GIVEN RECORDS
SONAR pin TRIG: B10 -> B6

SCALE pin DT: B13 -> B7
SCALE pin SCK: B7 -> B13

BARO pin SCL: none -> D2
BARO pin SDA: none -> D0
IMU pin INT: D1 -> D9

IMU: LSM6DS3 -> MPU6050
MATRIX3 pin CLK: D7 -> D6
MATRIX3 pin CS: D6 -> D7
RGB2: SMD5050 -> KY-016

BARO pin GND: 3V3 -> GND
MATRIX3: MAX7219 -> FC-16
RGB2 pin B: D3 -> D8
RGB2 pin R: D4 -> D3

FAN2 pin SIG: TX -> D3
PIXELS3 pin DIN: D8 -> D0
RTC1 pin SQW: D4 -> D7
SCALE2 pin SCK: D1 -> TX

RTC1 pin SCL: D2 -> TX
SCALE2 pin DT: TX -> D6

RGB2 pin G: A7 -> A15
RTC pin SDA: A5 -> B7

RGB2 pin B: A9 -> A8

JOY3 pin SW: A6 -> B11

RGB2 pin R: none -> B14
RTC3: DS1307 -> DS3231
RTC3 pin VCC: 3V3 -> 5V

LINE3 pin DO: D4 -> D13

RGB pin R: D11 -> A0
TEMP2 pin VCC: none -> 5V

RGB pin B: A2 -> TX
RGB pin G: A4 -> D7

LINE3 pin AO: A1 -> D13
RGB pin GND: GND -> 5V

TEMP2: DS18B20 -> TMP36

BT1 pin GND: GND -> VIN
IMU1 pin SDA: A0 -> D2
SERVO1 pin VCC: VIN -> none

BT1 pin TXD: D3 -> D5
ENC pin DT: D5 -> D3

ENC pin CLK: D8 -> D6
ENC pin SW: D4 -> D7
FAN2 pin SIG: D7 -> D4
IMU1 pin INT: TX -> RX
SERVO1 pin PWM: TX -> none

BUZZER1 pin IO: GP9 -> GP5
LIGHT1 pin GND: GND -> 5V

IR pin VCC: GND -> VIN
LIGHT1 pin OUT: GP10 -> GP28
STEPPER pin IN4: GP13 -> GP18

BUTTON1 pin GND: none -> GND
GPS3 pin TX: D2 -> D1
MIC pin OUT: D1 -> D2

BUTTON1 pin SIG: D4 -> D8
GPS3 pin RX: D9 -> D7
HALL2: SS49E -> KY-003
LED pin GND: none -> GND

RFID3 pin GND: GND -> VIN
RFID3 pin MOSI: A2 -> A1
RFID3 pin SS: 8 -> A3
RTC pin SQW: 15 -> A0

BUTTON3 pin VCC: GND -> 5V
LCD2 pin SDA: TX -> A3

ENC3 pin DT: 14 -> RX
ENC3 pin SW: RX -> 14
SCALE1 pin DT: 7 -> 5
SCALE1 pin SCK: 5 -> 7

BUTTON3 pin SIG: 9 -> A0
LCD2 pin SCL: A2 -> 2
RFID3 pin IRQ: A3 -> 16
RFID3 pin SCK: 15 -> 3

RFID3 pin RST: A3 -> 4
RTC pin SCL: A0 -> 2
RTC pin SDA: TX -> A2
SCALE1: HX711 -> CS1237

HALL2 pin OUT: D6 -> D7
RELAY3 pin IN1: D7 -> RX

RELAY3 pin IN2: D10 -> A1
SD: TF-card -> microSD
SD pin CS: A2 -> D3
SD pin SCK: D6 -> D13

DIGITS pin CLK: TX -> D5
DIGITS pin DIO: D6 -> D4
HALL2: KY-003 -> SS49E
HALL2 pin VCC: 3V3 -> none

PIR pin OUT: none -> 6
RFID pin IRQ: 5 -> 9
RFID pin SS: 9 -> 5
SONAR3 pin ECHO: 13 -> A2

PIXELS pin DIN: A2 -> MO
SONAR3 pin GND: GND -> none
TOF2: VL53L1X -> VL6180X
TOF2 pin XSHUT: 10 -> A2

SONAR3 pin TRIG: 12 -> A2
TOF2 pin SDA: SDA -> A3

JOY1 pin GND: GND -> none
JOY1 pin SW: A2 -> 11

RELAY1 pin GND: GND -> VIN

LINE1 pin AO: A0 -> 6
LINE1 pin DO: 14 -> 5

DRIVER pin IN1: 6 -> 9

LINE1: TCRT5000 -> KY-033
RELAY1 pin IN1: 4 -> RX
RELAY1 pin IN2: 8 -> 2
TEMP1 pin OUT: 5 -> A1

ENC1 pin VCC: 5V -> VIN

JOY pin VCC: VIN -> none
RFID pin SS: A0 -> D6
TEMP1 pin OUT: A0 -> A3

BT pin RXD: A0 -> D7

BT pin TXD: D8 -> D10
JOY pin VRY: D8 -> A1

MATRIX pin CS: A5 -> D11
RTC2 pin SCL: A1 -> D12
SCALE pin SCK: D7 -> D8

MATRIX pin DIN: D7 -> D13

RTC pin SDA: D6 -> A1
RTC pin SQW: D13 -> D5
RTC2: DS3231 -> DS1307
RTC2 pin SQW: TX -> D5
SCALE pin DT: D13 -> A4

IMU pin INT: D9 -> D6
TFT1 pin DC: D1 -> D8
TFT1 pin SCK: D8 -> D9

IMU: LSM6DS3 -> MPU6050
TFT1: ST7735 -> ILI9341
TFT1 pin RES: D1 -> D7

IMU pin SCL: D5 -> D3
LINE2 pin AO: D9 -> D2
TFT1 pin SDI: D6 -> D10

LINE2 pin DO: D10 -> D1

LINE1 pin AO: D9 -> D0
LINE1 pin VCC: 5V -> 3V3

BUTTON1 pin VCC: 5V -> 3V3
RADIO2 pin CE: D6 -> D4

TASK DESCRIPTION
Once you have located every line with the word "TRIG" in the material above, list those lines.

REPLY
SONAR pin TRIG: B10 -> B6
SONAR3 pin TRIG: 12 -> A2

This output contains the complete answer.